» **Work to complete**
Repeat each of these records exactly.

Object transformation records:
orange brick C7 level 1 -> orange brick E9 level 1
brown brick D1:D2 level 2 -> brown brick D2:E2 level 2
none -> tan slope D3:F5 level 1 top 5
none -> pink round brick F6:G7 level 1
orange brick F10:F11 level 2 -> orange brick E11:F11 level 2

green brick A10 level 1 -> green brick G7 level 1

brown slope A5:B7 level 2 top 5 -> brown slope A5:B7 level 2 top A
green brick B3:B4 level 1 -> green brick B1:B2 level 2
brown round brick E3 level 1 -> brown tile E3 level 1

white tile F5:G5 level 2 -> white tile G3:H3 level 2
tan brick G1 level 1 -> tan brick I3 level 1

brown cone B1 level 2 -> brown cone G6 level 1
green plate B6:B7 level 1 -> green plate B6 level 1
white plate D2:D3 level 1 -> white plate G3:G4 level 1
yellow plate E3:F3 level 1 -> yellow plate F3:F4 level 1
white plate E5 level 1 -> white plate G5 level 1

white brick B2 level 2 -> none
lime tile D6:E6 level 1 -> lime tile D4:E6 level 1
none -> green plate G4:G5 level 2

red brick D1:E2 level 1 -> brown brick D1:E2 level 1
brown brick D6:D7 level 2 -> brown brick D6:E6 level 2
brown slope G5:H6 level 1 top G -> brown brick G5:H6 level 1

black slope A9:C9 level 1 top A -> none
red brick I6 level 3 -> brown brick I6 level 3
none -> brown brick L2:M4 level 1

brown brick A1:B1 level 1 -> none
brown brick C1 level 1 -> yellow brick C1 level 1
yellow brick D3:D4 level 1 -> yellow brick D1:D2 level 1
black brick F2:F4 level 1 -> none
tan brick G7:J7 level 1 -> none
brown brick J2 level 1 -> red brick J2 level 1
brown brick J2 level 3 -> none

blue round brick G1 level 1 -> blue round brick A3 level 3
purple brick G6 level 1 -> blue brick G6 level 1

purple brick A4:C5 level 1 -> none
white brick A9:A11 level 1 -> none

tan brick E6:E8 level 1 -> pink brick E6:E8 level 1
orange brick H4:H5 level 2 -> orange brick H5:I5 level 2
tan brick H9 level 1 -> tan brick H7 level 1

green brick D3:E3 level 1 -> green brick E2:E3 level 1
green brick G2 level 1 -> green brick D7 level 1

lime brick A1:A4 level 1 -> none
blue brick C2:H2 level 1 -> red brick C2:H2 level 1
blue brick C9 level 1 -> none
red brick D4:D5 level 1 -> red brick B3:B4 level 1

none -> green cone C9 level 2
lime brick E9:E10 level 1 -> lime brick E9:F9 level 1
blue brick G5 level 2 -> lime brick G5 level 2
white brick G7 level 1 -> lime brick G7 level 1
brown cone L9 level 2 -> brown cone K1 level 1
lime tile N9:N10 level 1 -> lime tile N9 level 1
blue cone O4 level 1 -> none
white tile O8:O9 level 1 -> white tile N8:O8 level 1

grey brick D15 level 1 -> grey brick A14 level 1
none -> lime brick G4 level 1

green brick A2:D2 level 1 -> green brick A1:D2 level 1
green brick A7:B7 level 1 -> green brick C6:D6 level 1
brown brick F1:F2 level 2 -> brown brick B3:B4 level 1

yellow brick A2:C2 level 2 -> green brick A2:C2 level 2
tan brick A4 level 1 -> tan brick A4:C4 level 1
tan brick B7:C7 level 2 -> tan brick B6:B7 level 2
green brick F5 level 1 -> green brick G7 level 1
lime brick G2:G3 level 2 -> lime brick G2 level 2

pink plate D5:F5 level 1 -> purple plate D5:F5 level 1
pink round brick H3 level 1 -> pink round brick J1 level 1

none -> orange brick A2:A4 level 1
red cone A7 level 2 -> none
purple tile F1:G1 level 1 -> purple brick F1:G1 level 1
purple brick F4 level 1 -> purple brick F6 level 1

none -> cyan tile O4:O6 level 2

» **The completed task**
orange brick C7 level 1 -> orange brick E9 level 1
brown brick D1:D2 level 2 -> brown brick D2:E2 level 2
none -> tan slope D3:F5 level 1 top 5
none -> pink round brick F6:G7 level 1
orange brick F10:F11 level 2 -> orange brick E11:F11 level 2

green brick A10 level 1 -> green brick G7 level 1

brown slope A5:B7 level 2 top 5 -> brown slope A5:B7 level 2 top A
green brick B3:B4 level 1 -> green brick B1:B2 level 2
brown round brick E3 level 1 -> brown tile E3 level 1

white tile F5:G5 level 2 -> white tile G3:H3 level 2
tan brick G1 level 1 -> tan brick I3 level 1

brown cone B1 level 2 -> brown cone G6 level 1
green plate B6:B7 level 1 -> green plate B6 level 1
white plate D2:D3 level 1 -> white plate G3:G4 level 1
yellow plate E3:F3 level 1 -> yellow plate F3:F4 level 1
white plate E5 level 1 -> white plate G5 level 1

white brick B2 level 2 -> none
lime tile D6:E6 level 1 -> lime tile D4:E6 level 1
none -> green plate G4:G5 level 2

red brick D1:E2 level 1 -> brown brick D1:E2 level 1
brown brick D6:D7 level 2 -> brown brick D6:E6 level 2
brown slope G5:H6 level 1 top G -> brown brick G5:H6 level 1

black slope A9:C9 level 1 top A -> none
red brick I6 level 3 -> brown brick I6 level 3
none -> brown brick L2:M4 level 1

brown brick A1:B1 level 1 -> none
brown brick C1 level 1 -> yellow brick C1 level 1
yellow brick D3:D4 level 1 -> yellow brick D1:D2 level 1
black brick F2:F4 level 1 -> none
tan brick G7:J7 level 1 -> none
brown brick J2 level 1 -> red brick J2 level 1
brown brick J2 level 3 -> none

blue round brick G1 level 1 -> blue round brick A3 level 3
purple brick G6 level 1 -> blue brick G6 level 1

purple brick A4:C5 level 1 -> none
white brick A9:A11 level 1 -> none

tan brick E6:E8 level 1 -> pink brick E6:E8 level 1
orange brick H4:H5 level 2 -> orange brick H5:I5 level 2
tan brick H9 level 1 -> tan brick H7 level 1

green brick D3:E3 level 1 -> green brick E2:E3 level 1
green brick G2 level 1 -> green brick D7 level 1

lime brick A1:A4 level 1 -> none
blue brick C2:H2 level 1 -> red brick C2:H2 level 1
blue brick C9 level 1 -> none
red brick D4:D5 level 1 -> red brick B3:B4 level 1

none -> green cone C9 level 2
lime brick E9:E10 level 1 -> lime brick E9:F9 level 1
blue brick G5 level 2 -> lime brick G5 level 2
white brick G7 level 1 -> lime brick G7 level 1
brown cone L9 level 2 -> brown cone K1 level 1
lime tile N9:N10 level 1 -> lime tile N9 level 1
blue cone O4 level 1 -> none
white tile O8:O9 level 1 -> white tile N8:O8 level 1

grey brick D15 level 1 -> grey brick A14 level 1
none -> lime brick G4 level 1

green brick A2:D2 level 1 -> green brick A1:D2 level 1
green brick A7:B7 level 1 -> green brick C6:D6 level 1
brown brick F1:F2 level 2 -> brown brick B3:B4 level 1

yellow brick A2:C2 level 2 -> green brick A2:C2 level 2
tan brick A4 level 1 -> tan brick A4:C4 level 1
tan brick B7:C7 level 2 -> tan brick B6:B7 level 2
green brick F5 level 1 -> green brick G7 level 1
lime brick G2:G3 level 2 -> lime brick G2 level 2

pink plate D5:F5 level 1 -> purple plate D5:F5 level 1
pink round brick H3 level 1 -> pink round brick J1 level 1

none -> orange brick A2:A4 level 1
red cone A7 level 2 -> none
purple tile F1:G1 level 1 -> purple brick F1:G1 level 1
purple brick F4 level 1 -> purple brick F6 level 1

none -> cyan tile O4:O6 level 2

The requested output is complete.